What you should do: Without pictures, retype the following entries exactly.

Data extract:
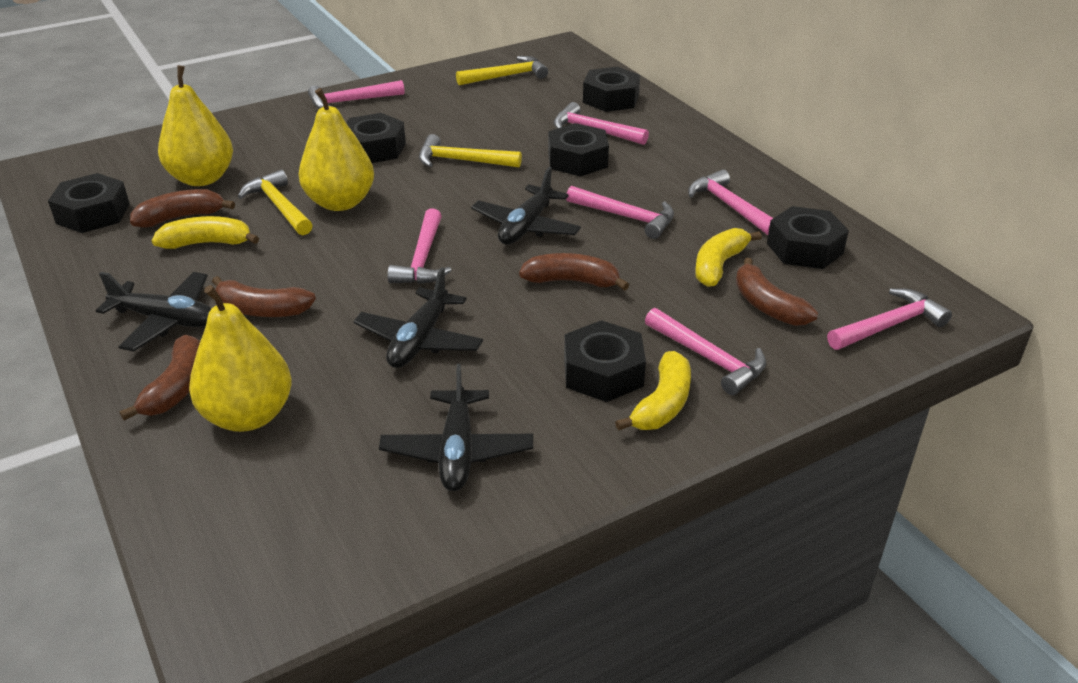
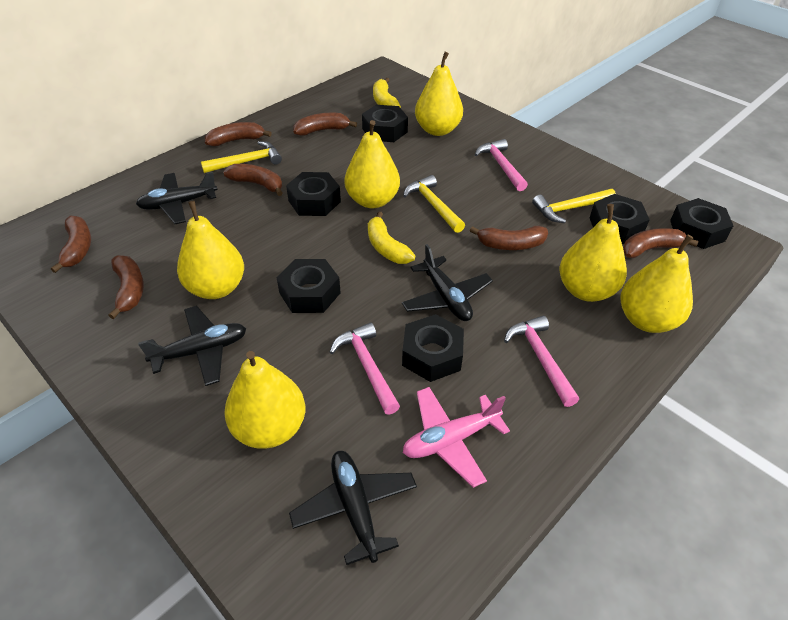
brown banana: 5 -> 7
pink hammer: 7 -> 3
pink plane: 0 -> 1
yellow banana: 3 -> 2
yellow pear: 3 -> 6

Result of the task:
brown banana: 5 -> 7
pink hammer: 7 -> 3
pink plane: 0 -> 1
yellow banana: 3 -> 2
yellow pear: 3 -> 6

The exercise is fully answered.